(Stored records)
_ _ _ _ _ _ _

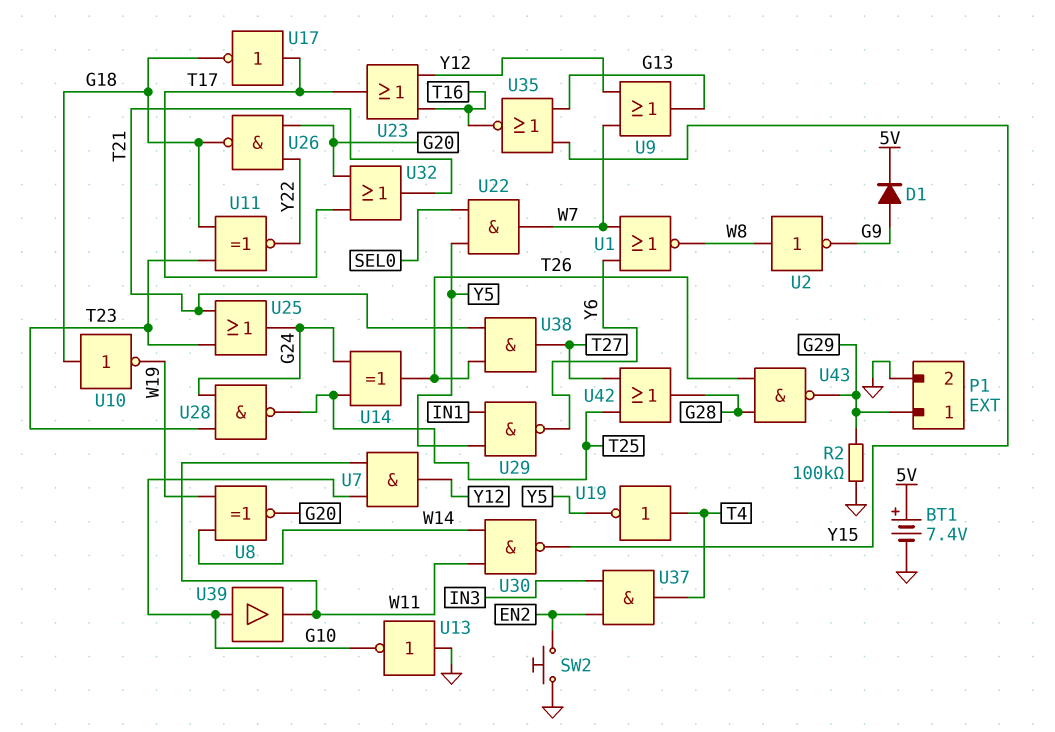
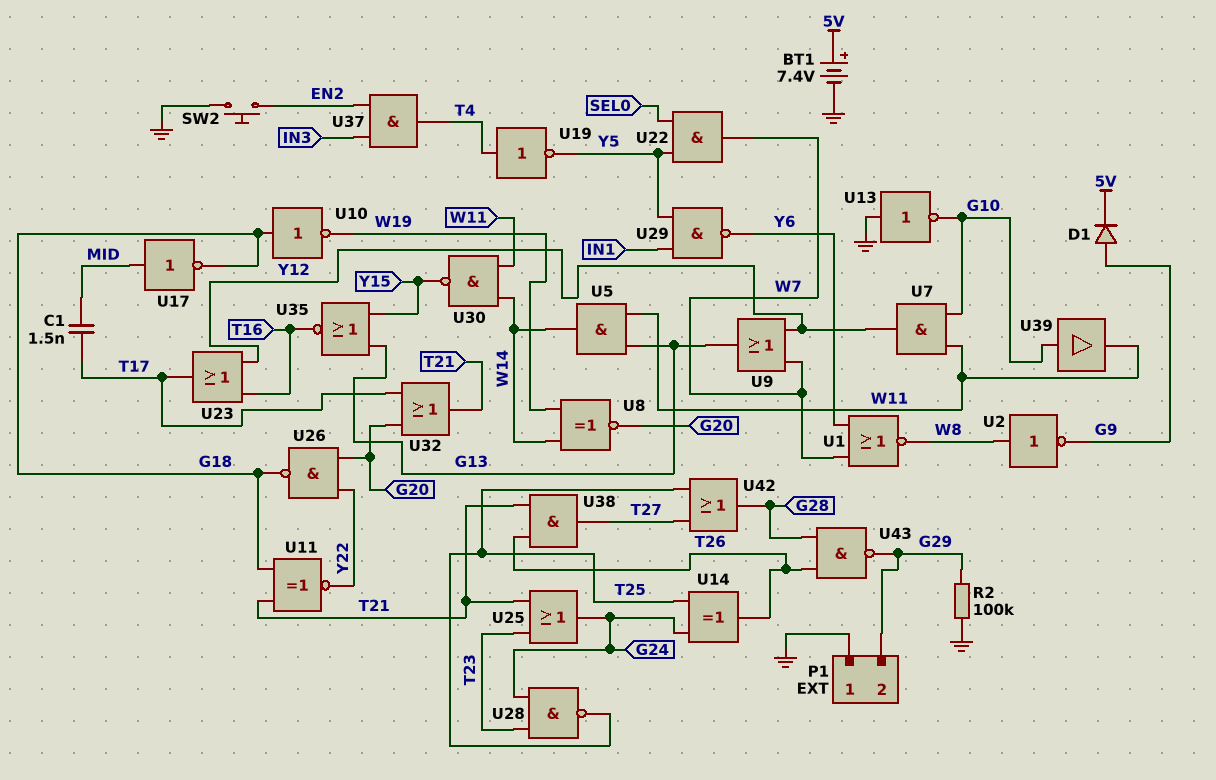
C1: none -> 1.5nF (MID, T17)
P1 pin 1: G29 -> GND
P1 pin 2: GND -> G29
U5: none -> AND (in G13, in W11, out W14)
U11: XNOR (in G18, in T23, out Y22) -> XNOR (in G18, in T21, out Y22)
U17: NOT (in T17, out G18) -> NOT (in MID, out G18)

_ _ _ _ _ _ _

### YOUR TASK
The answer must be every line of the records that holds the string "none".

### EXERCISE RESPONSE
C1: none -> 1.5nF (MID, T17)
U5: none -> AND (in G13, in W11, out W14)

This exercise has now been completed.